Determine the number of lines below that contain the string "slope", and state only that number.

==== Supplied material

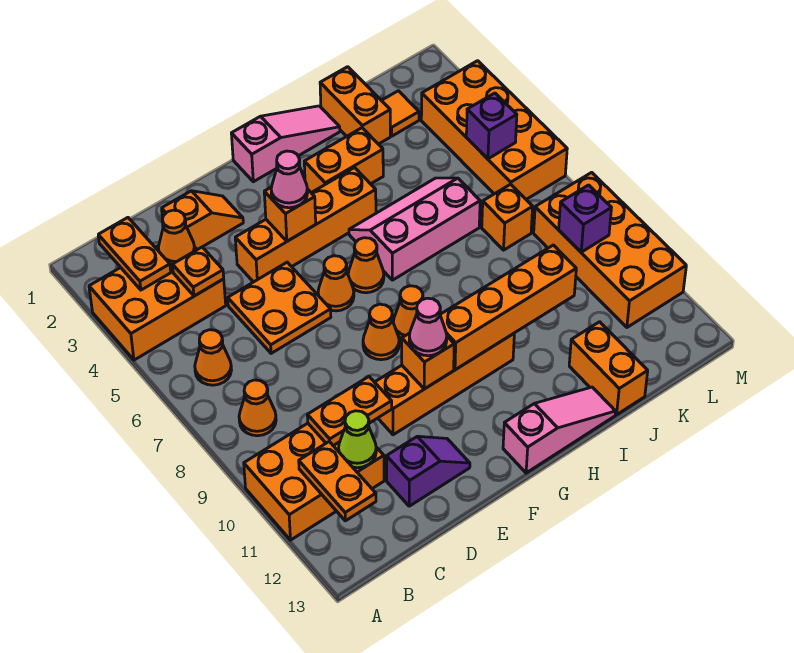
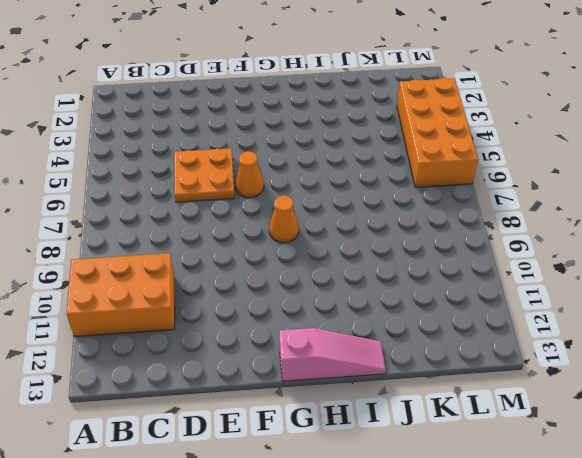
none -> orange 2x3 brick [89,246,226,360]
none -> orange 1x1 cone [195,330,231,385]
none -> orange 1x1 cone [239,380,276,436]
none -> orange 1x2 slope [162,191,243,250]

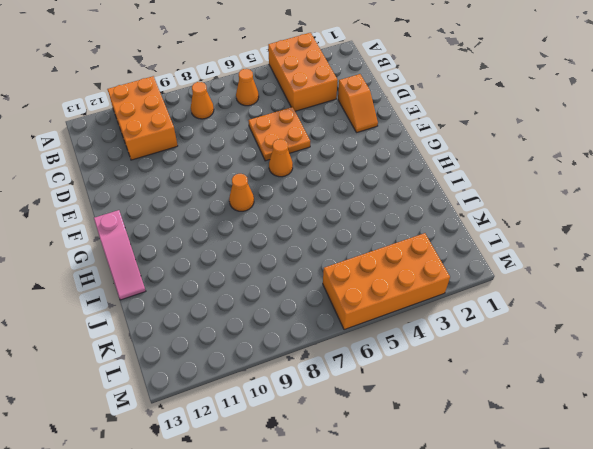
none -> purple 1x2 slope [387,436,470,506]
none -> orange 1x4 brick [235,168,376,282]
none -> orange 1x4 brick [375,334,514,435]
none -> orange 1x1 cone [363,304,399,360]

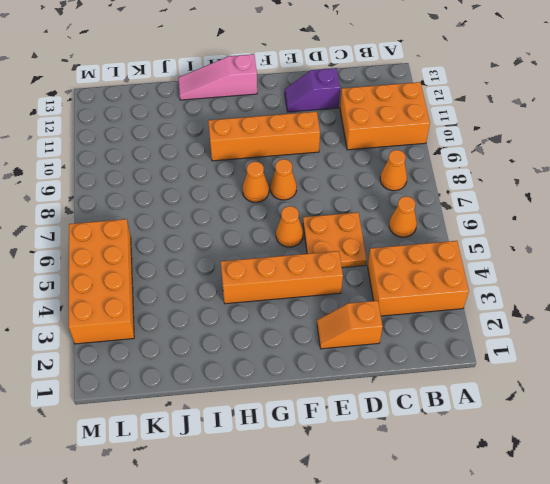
none -> pink 1x3 slope [231,106,340,182]
none -> orange 1x1 cone [348,238,384,293]
none -> orange 1x2 brick [304,128,383,193]
none -> pink 2x3 slope [349,178,480,280]

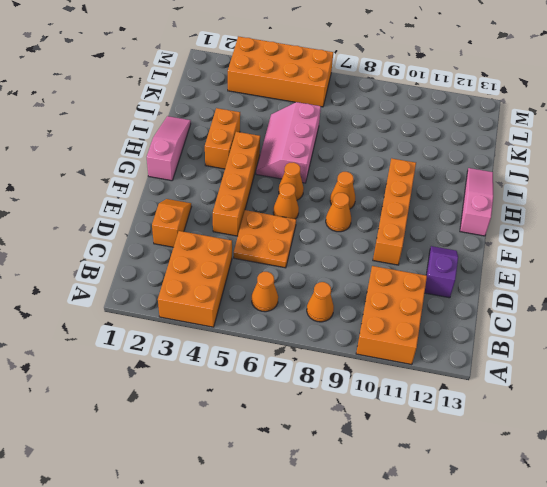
none -> orange 1x2 brick [320,67,390,144]
none -> orange 1x2 brick [569,322,648,415]
none -> orange 1x1 tile [381,91,419,136]
none -> orange 1x1 brick [482,184,533,250]

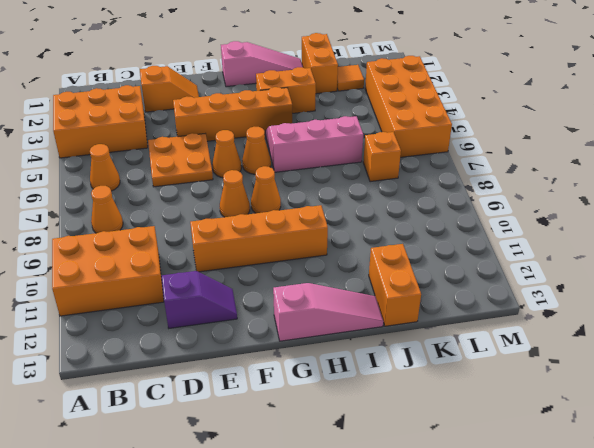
none -> orange 2x4 brick [534,172,686,327]
none -> orange 1x2 plate [98,218,171,290]
none -> orange 1x2 plate [299,442,376,521]
none -> orange 1x1 cone [158,210,195,266]

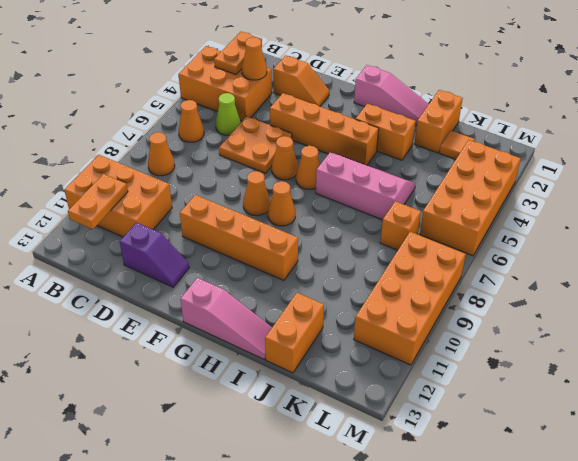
lime 1x1 cone [216,93,241,135] -> lime 1x1 cone moved to [339,411,376,468]
none -> orange 1x1 plate [173,247,224,296]
none -> orange 1x2 plate [307,377,392,446]
none -> orange 1x1 brick [264,187,316,241]
none -> orange 1x1 brick [402,333,454,389]

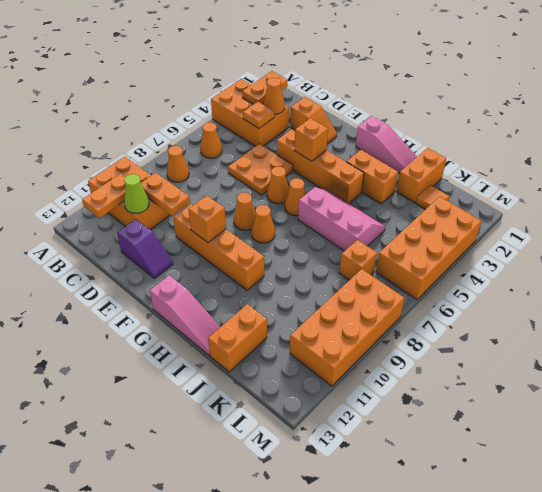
none -> orange 1x4 brick [440,245,576,370]
none -> purple 1x1 brick [466,93,517,159]
none -> purple 1x1 brick [559,185,611,252]
none -> pink 1x1 cone [271,151,308,208]

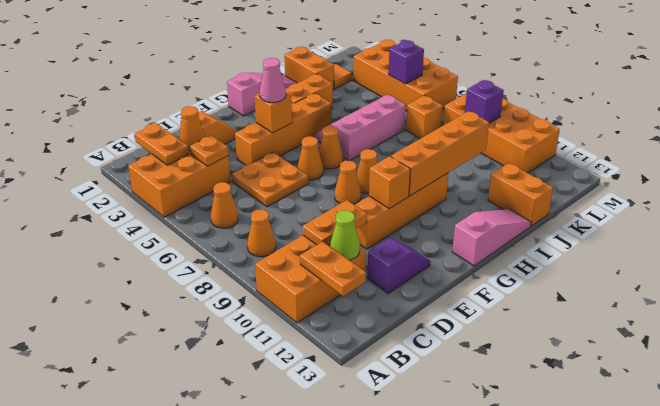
none -> pink 1x1 cone [409,298,447,356]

========

* [Solution to this task] 4